Record set =>
§

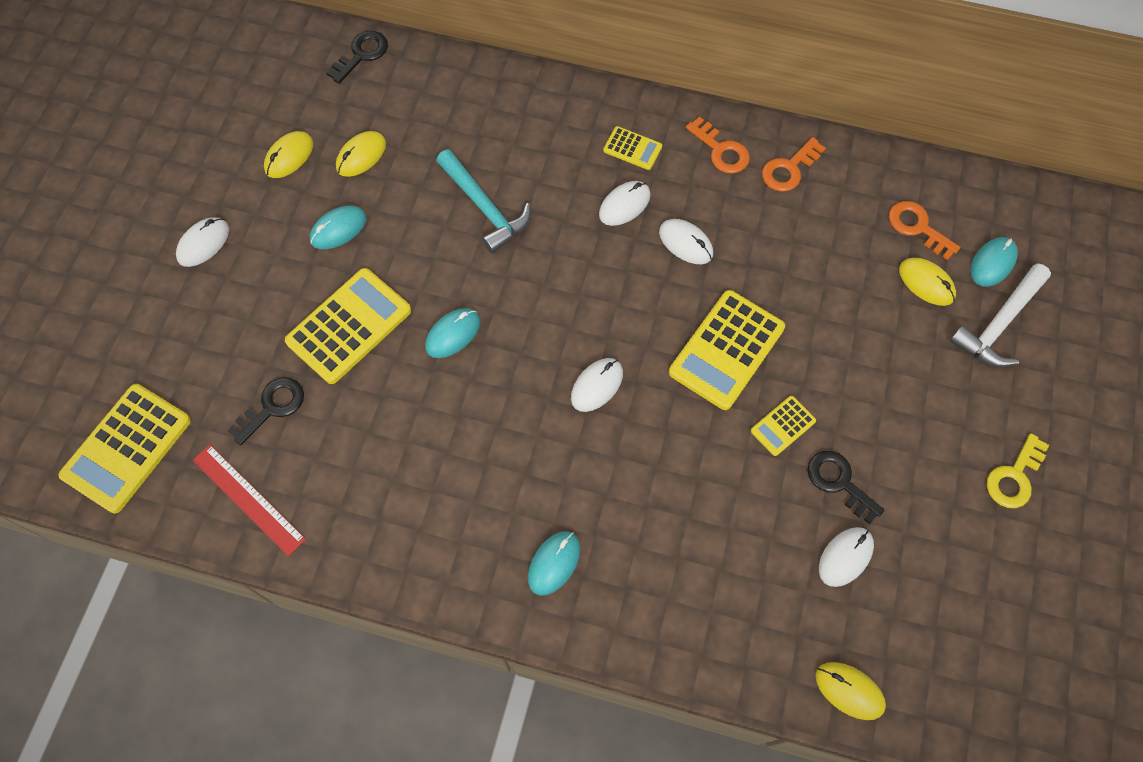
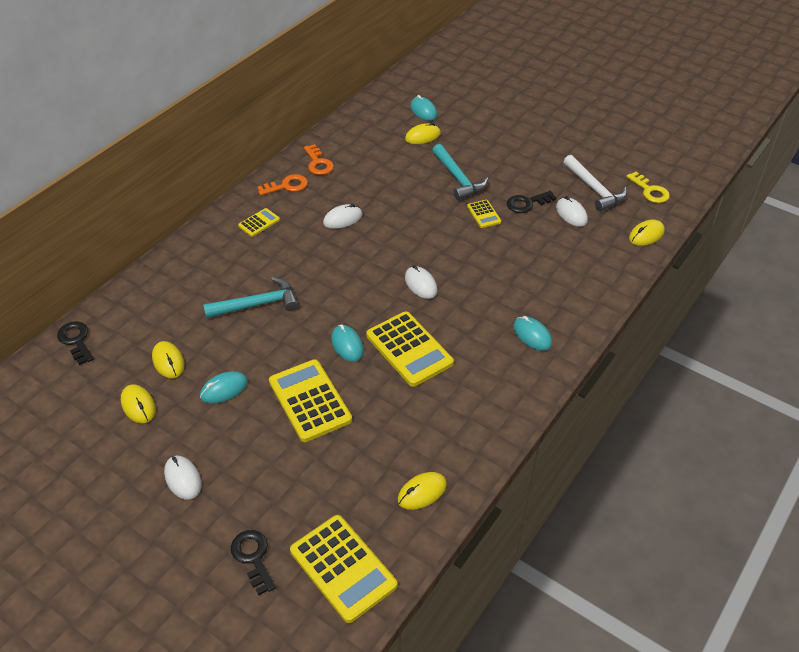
camera: 70 degrees left, 20 degrees down
(248, 499) = (422, 492): red ruler -> yellow mouse
(272, 407) = (353, 461): black key -> black key (253, 557)
(338, 229) = (224, 389): turquoise mouse -> turquoise mouse turned 75 degrees clockwise
(624, 205) = (298, 237): white mouse -> none
(726, 350) = (424, 222): yellow calculator -> yellow calculator (409, 349)
(849, 364) = (458, 178): none -> turquoise hammer
(917, 227) = (386, 129): orange key -> none
(999, 324) = (460, 120): white hammer -> white hammer (594, 189)
(1014, 477) = (549, 143): yellow key -> yellow key (650, 191)

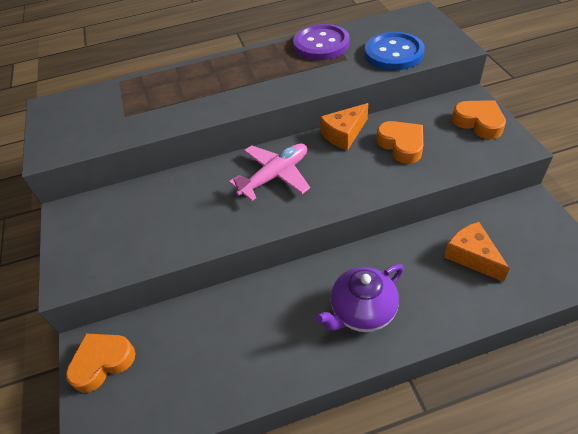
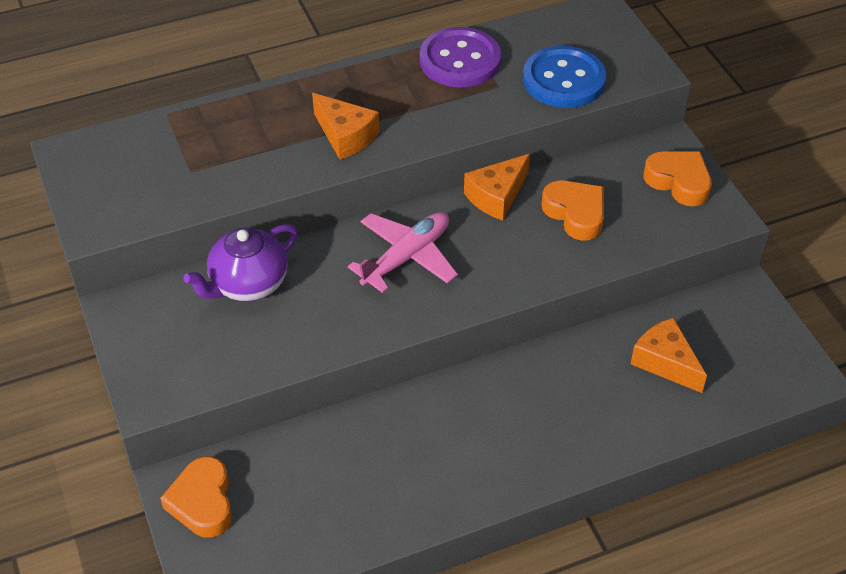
camera: 10 degrees left, 0 degrees up
(102, 362) = (202, 502): orange heart -> orange heart turned 60 degrees counterclockwise
(236, 91) = (345, 136): none -> orange cheese
(361, 311) = (527, 433): purple teapot -> purple teapot (247, 284)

§

No pictures should appear in the copy, and each record above is to be returned exactly.

Result below =>
camera: 70 degrees left, 20 degrees down
(248, 499) = (422, 492): red ruler -> yellow mouse
(272, 407) = (353, 461): black key -> black key (253, 557)
(338, 229) = (224, 389): turquoise mouse -> turquoise mouse turned 75 degrees clockwise
(624, 205) = (298, 237): white mouse -> none
(726, 350) = (424, 222): yellow calculator -> yellow calculator (409, 349)
(849, 364) = (458, 178): none -> turquoise hammer
(917, 227) = (386, 129): orange key -> none
(999, 324) = (460, 120): white hammer -> white hammer (594, 189)
(1014, 477) = (549, 143): yellow key -> yellow key (650, 191)

camera: 10 degrees left, 0 degrees up
(102, 362) = (202, 502): orange heart -> orange heart turned 60 degrees counterclockwise
(236, 91) = (345, 136): none -> orange cheese
(361, 311) = (527, 433): purple teapot -> purple teapot (247, 284)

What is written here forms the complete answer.